- [YOUR INSTRUCTIONS]: Show every line below that contains the string "treble". Match case exactly.

- [DATA LISTING]:
#####
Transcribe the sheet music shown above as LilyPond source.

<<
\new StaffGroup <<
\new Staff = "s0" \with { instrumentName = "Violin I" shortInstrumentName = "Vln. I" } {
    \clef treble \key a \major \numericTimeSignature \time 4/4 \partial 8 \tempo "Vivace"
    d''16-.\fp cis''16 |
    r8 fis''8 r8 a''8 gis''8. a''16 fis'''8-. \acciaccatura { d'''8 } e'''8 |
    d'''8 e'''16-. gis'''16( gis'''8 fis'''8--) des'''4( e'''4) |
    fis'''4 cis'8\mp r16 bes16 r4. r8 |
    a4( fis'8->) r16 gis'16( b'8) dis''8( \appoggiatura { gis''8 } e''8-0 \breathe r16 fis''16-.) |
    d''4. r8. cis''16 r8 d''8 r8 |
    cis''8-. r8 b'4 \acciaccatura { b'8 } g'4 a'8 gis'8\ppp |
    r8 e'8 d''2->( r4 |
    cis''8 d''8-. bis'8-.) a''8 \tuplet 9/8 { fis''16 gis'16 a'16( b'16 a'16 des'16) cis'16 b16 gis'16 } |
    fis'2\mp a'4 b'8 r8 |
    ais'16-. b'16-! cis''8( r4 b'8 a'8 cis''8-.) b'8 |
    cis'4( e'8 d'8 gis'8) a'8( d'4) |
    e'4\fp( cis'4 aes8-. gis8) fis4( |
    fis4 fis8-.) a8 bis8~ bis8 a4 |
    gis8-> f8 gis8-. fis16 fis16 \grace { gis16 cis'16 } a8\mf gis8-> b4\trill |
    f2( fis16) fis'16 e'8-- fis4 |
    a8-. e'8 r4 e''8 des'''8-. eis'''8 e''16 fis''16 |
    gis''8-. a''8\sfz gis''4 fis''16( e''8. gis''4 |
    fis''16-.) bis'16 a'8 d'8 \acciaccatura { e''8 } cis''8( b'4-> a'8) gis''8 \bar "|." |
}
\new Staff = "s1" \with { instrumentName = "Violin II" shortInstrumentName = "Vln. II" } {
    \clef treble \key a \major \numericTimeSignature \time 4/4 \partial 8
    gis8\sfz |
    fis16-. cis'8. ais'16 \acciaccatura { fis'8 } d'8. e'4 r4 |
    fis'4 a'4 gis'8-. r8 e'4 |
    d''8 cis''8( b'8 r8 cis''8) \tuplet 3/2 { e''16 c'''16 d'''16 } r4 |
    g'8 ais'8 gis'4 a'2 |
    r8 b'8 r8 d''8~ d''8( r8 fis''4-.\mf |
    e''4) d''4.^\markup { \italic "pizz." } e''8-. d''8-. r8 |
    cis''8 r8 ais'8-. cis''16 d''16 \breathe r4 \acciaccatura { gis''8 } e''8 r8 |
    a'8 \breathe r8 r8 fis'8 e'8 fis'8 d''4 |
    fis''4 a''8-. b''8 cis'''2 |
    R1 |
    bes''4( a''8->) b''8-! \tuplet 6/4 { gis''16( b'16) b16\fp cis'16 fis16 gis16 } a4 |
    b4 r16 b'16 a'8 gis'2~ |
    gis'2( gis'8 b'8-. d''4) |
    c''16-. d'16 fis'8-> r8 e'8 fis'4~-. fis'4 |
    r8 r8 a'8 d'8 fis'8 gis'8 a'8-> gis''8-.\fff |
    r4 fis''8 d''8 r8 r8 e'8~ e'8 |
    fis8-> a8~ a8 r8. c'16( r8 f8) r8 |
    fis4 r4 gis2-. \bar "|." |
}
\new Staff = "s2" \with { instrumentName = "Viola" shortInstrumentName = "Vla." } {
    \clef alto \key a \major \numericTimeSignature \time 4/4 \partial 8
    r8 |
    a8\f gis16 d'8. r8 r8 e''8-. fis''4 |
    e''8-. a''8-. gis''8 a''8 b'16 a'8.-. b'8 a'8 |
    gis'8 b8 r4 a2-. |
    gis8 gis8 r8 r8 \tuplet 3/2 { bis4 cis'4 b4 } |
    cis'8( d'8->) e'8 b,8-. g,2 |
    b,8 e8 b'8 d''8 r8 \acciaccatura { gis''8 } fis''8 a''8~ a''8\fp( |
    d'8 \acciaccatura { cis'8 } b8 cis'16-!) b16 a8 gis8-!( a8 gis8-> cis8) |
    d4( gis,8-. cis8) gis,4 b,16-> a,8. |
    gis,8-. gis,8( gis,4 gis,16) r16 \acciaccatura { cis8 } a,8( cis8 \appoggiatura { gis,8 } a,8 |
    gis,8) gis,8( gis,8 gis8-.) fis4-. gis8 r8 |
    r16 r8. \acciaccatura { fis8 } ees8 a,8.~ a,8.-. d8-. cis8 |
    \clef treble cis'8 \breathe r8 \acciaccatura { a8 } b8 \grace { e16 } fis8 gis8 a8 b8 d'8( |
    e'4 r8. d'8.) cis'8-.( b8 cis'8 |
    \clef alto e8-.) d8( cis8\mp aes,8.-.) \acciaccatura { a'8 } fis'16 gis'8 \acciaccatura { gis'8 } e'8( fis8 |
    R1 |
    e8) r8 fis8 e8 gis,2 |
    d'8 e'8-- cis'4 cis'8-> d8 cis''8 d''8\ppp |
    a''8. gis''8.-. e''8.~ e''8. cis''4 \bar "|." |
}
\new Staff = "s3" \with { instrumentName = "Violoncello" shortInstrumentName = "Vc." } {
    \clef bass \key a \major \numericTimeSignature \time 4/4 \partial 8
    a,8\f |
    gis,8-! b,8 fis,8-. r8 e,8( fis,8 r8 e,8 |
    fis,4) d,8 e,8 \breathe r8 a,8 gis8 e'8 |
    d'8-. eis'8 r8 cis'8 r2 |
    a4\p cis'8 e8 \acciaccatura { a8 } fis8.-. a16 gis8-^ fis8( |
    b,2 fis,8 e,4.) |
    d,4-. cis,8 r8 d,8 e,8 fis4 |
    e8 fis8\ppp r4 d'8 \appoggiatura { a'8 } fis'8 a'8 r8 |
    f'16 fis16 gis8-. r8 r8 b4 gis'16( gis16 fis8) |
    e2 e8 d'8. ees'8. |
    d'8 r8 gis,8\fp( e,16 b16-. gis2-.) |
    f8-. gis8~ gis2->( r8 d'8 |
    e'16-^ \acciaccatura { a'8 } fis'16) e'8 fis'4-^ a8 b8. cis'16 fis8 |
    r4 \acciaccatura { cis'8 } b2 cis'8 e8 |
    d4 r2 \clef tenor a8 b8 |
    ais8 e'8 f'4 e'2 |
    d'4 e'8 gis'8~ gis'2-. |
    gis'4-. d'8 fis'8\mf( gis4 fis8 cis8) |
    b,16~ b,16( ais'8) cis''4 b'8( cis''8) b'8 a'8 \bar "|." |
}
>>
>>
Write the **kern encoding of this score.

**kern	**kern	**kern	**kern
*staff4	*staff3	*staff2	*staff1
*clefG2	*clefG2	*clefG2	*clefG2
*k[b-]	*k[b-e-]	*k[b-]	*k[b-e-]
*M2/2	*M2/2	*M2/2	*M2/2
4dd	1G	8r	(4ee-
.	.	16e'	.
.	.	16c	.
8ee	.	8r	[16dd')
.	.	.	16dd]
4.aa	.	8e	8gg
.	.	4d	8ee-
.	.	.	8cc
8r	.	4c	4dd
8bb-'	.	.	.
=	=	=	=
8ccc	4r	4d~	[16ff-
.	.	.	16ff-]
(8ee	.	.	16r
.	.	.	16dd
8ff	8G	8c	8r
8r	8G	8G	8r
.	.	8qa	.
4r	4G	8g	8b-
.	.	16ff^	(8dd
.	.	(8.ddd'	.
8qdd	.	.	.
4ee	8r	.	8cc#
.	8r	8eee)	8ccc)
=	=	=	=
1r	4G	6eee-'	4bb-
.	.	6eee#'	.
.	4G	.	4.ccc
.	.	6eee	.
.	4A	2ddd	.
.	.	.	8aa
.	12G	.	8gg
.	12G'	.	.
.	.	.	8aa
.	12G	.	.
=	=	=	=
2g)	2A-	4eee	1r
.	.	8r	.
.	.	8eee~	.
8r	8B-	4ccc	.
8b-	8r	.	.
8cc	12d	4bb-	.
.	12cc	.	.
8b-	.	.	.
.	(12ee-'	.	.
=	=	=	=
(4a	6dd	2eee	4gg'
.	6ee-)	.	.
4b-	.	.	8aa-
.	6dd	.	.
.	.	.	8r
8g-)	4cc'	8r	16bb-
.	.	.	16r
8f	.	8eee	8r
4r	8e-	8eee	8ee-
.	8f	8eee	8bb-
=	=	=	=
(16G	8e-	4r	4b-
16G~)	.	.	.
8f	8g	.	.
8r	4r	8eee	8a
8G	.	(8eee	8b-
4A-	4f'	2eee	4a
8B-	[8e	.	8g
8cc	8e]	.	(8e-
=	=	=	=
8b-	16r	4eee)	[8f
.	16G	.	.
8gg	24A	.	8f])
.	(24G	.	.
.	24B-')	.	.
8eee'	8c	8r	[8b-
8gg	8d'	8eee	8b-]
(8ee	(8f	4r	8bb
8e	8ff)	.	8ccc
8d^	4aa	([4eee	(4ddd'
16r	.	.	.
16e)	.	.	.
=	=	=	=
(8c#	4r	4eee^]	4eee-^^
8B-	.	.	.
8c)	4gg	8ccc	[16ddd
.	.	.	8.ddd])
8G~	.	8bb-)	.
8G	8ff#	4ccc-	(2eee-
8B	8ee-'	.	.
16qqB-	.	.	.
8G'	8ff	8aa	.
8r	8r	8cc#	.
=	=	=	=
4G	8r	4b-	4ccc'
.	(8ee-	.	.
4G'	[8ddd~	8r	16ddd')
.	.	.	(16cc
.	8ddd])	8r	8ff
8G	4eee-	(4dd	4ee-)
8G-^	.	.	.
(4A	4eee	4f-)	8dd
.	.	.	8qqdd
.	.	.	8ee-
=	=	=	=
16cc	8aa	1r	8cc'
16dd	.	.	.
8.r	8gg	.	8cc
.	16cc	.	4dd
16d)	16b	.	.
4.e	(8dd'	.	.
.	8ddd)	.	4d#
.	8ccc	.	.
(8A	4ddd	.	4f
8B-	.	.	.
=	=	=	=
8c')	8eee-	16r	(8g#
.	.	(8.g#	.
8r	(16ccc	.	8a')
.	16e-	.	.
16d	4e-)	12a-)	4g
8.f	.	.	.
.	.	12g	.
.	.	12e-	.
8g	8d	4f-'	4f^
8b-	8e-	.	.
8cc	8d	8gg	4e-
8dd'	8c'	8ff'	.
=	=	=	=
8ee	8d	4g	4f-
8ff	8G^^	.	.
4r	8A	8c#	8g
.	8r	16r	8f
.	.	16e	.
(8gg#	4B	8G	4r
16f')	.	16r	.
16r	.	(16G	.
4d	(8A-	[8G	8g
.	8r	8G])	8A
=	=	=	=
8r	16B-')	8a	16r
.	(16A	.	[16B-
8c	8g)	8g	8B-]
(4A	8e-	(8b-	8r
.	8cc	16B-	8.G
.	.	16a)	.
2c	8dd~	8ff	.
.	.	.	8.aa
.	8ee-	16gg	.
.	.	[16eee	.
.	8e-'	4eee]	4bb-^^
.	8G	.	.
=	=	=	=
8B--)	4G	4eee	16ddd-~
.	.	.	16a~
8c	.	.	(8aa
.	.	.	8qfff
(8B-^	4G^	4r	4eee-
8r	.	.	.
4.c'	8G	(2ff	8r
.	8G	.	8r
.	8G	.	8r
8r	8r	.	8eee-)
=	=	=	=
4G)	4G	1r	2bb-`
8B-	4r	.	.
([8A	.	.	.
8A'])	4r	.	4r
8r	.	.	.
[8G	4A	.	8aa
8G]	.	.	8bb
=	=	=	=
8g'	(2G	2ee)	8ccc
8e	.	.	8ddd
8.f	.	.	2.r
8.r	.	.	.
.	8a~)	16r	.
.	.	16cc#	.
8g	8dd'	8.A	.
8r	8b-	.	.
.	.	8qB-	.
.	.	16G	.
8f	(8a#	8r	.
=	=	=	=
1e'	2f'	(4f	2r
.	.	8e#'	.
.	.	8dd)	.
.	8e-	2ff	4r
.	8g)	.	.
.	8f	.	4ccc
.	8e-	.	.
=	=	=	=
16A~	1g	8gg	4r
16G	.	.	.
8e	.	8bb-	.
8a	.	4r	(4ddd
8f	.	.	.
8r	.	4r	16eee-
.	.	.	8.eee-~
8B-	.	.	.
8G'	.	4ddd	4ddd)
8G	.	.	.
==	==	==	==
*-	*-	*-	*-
#####
- [THE RESPONSE]:
    \clef treble \key a \major \numericTimeSignature \time 4/4 \partial 8 \tempo "Vivace"
    \clef treble \key a \major \numericTimeSignature \time 4/4 \partial 8
    \clef treble cis'8 \breathe r8 \acciaccatura { a8 } b8 \grace { e16 } fis8 gis8 a8 b8 d'8( |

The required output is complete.